_EXERCISE REQUIREMENTS_
Pick out each line below that contains the string "clef" and copy it in full. Case counts.

------------

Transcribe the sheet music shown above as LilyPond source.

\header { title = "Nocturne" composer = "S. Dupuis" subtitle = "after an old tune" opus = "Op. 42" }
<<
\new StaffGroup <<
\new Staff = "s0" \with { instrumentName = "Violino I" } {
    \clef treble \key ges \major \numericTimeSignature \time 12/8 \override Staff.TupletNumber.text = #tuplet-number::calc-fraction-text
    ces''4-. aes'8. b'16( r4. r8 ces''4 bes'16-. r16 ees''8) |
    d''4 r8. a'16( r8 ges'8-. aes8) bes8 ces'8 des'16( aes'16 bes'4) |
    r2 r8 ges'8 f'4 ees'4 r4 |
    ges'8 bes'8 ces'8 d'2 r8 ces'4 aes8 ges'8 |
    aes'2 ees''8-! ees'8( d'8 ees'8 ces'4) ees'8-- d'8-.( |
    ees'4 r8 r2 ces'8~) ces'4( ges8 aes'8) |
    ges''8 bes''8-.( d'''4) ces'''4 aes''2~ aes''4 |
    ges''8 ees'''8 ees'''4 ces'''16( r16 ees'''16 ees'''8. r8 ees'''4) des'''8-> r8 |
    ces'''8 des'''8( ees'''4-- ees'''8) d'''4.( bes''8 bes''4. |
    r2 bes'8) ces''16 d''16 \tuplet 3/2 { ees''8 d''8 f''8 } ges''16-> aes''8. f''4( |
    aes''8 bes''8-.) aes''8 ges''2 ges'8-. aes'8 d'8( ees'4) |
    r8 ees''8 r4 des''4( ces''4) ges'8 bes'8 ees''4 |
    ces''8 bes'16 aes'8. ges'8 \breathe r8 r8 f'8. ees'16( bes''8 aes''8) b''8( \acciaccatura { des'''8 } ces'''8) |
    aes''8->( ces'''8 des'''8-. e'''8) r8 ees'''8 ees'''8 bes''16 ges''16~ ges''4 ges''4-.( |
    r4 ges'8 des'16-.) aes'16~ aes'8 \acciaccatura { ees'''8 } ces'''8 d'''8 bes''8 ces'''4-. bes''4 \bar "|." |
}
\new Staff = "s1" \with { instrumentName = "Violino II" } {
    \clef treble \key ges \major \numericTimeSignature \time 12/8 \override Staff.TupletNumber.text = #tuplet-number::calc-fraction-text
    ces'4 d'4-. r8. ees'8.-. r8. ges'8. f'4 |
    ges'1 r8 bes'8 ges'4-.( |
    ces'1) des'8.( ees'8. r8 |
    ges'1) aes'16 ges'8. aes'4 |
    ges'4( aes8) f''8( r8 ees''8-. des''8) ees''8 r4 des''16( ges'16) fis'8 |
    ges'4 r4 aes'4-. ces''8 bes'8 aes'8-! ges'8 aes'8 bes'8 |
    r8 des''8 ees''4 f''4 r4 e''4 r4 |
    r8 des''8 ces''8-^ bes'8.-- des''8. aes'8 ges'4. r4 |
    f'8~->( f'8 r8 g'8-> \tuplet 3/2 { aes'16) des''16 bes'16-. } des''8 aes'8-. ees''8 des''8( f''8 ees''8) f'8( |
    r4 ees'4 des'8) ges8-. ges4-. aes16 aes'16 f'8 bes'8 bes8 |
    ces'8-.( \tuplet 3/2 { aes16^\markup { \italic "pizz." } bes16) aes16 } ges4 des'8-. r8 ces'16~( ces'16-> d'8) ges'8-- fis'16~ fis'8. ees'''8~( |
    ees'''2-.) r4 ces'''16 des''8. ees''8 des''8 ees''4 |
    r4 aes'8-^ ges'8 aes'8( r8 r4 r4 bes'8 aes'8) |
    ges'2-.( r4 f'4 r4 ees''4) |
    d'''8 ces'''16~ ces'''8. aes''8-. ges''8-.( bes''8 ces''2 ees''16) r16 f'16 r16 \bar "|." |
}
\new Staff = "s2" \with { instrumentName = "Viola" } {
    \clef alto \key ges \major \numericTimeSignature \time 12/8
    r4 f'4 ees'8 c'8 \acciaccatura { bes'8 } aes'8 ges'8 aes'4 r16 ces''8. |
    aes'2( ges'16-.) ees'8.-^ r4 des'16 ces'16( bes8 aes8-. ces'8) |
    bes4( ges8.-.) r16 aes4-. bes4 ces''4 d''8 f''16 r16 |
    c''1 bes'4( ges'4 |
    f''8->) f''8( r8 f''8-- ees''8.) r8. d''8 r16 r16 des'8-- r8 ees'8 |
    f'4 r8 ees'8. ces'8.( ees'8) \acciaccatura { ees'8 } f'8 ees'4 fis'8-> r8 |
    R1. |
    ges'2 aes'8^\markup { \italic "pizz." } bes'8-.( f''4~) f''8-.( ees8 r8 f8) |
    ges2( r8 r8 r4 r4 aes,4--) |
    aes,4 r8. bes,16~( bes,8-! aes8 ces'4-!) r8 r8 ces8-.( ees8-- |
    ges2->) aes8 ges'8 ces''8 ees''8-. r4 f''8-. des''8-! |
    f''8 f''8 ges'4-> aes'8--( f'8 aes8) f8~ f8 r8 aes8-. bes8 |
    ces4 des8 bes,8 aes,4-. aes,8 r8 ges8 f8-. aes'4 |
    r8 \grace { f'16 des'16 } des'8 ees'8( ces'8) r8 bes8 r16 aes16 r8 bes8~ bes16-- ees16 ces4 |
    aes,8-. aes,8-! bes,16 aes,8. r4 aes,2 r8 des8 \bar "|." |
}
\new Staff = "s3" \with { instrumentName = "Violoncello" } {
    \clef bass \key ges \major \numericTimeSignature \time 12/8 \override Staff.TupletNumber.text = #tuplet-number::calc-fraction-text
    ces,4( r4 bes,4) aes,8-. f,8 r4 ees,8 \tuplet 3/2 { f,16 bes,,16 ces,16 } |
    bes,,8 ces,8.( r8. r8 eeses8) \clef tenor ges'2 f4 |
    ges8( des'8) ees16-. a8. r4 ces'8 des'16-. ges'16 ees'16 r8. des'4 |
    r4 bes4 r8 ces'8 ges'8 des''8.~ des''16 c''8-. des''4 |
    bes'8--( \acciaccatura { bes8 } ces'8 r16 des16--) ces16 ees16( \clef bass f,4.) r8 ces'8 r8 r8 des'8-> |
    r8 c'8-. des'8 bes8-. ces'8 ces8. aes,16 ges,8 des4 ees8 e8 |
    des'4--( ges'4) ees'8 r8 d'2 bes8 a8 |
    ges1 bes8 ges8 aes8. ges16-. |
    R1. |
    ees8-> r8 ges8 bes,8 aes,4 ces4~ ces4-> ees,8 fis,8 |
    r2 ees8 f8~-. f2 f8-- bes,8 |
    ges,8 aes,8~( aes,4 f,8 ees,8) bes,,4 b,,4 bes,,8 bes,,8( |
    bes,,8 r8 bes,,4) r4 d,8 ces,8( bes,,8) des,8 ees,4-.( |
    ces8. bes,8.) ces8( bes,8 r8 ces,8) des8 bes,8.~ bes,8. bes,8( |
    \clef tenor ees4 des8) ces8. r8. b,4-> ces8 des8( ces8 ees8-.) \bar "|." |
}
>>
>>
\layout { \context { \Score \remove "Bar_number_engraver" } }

------------

_SOLUTION BELOW_
    \clef treble \key ges \major \numericTimeSignature \time 12/8 \override Staff.TupletNumber.text = #tuplet-number::calc-fraction-text
    \clef treble \key ges \major \numericTimeSignature \time 12/8 \override Staff.TupletNumber.text = #tuplet-number::calc-fraction-text
    \clef alto \key ges \major \numericTimeSignature \time 12/8
    \clef bass \key ges \major \numericTimeSignature \time 12/8 \override Staff.TupletNumber.text = #tuplet-number::calc-fraction-text
    bes,,8 ces,8.( r8. r8 eeses8) \clef tenor ges'2 f4 |
    bes'8--( \acciaccatura { bes8 } ces'8 r16 des16--) ces16 ees16( \clef bass f,4.) r8 ces'8 r8 r8 des'8-> |
    \clef tenor ees4 des8) ces8. r8. b,4-> ces8 des8( ces8 ees8-.) \bar "|." |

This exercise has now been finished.